#### [WHAT THE TASK ASKS]
Please copy the last part of the entries exactly: the line that has "OLED1 pin SCL: GP6 -> GP16" and every line up to and including the end, nothing more.

#### [STORED DATA]
★ ★ ★ ★
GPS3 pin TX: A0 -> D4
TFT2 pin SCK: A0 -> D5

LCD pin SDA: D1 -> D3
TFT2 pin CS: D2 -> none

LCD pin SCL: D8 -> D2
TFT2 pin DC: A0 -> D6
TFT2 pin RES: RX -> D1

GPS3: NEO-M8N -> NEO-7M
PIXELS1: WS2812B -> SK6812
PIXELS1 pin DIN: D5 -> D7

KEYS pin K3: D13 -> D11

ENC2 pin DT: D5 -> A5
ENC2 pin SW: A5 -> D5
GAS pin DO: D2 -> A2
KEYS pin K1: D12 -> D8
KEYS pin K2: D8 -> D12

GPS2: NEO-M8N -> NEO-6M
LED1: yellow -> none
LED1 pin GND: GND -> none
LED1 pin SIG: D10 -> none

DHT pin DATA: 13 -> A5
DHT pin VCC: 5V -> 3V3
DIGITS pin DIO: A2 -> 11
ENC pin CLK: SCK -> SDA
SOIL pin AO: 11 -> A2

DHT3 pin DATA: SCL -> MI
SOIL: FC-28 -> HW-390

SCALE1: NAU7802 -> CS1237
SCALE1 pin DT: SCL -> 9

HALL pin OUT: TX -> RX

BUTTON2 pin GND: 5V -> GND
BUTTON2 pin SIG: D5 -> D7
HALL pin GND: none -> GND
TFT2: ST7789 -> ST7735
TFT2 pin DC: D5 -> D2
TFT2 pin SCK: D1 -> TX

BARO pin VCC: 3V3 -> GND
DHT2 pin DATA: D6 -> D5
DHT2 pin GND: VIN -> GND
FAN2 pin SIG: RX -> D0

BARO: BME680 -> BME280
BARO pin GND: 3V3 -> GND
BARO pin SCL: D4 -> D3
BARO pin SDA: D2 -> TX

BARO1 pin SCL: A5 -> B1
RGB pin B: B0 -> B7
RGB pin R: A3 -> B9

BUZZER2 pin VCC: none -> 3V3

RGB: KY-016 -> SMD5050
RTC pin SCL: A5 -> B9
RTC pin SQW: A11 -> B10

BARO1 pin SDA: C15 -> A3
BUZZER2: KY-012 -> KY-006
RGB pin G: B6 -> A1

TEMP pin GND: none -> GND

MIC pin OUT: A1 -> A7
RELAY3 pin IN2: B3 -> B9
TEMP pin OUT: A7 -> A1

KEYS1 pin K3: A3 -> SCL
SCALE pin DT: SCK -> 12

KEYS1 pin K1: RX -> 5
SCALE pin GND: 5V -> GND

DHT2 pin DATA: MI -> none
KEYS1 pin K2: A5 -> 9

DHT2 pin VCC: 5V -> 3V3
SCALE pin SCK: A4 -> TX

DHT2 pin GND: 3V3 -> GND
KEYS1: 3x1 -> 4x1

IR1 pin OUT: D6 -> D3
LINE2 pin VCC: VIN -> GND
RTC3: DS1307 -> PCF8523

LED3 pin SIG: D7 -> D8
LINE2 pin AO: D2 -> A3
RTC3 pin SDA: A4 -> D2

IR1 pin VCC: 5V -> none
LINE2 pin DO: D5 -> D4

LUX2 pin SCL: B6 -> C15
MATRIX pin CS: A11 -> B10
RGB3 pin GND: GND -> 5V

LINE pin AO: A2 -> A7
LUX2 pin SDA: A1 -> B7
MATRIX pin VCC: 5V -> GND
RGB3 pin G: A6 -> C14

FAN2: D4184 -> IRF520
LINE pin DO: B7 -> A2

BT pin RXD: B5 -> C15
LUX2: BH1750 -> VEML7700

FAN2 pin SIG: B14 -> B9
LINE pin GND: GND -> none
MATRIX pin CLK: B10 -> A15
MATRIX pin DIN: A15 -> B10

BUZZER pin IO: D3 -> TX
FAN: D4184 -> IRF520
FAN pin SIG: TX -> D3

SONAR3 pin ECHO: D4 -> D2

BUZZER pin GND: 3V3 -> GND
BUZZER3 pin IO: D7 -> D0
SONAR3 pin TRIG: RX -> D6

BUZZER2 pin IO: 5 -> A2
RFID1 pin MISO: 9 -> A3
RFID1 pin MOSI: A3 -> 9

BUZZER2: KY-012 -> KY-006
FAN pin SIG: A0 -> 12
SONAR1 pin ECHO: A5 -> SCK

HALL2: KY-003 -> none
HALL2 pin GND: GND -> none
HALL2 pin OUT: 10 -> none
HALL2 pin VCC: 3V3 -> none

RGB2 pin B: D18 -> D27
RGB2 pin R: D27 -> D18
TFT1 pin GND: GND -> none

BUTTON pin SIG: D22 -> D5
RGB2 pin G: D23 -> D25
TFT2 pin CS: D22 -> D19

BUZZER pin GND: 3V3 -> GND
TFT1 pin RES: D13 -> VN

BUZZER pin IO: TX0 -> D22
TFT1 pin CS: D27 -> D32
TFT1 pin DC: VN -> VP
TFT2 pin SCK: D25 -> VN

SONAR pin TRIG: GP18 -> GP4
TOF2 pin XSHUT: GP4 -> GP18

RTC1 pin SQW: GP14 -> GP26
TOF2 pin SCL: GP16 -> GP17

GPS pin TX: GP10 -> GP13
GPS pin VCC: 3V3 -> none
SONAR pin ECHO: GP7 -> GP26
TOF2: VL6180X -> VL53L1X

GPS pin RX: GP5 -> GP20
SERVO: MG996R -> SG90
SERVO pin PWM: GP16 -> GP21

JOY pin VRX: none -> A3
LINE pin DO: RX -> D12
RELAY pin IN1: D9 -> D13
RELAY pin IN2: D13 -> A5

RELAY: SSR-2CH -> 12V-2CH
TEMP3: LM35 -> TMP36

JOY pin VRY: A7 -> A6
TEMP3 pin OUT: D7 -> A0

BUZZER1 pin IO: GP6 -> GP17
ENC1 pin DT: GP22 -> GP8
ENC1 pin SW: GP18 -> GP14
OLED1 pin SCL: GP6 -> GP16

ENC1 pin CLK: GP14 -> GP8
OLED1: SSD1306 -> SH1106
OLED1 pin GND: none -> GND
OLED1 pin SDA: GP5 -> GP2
★ ★ ★ ★
#### [RESULT]
OLED1 pin SCL: GP6 -> GP16

ENC1 pin CLK: GP14 -> GP8
OLED1: SSD1306 -> SH1106
OLED1 pin GND: none -> GND
OLED1 pin SDA: GP5 -> GP2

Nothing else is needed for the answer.